### Your objective
Reproduce, exactly as they appear, the line containing "brown pear: [59,226,131,308]" and every line after it, ending with the last line of the records.

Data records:
+--

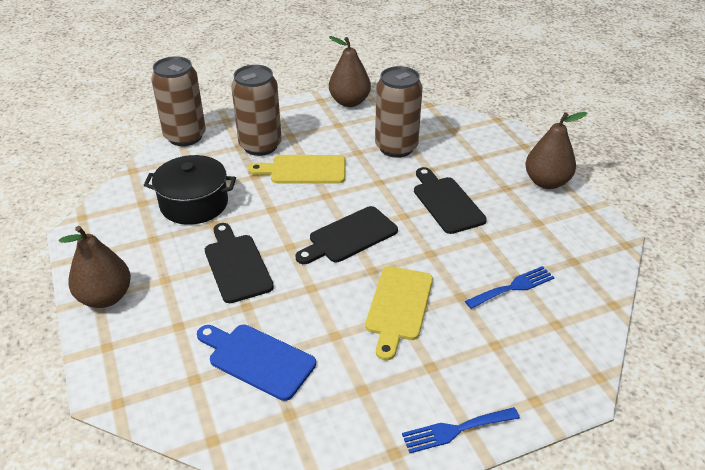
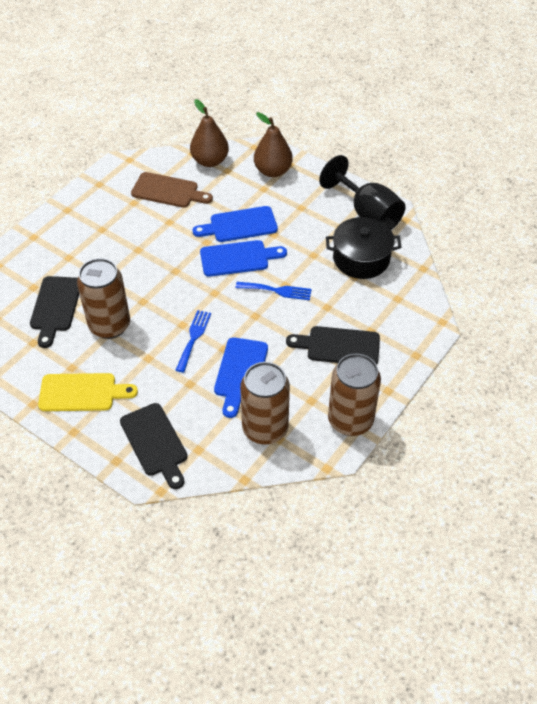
black goblet: none = 0 -> [319,155,405,230] = 1
blue cutting board: [197,325,316,401] = 1 -> [193,206,278,242] [200,240,287,277] [214,337,268,418] = 3
brown cutting board: none = 0 -> [131,172,213,208] = 1
brown pear: [59,226,131,308] [329,36,371,107] [525,112,587,189] = 3 -> [190,99,229,167] [254,112,293,177] = 2
yellow cutting board: [248,155,345,183] [365,266,433,360] = 2 -> [38,373,138,411] = 1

+--

### The completed task
brown pear: [59,226,131,308] [329,36,371,107] [525,112,587,189] = 3 -> [190,99,229,167] [254,112,293,177] = 2
yellow cutting board: [248,155,345,183] [365,266,433,360] = 2 -> [38,373,138,411] = 1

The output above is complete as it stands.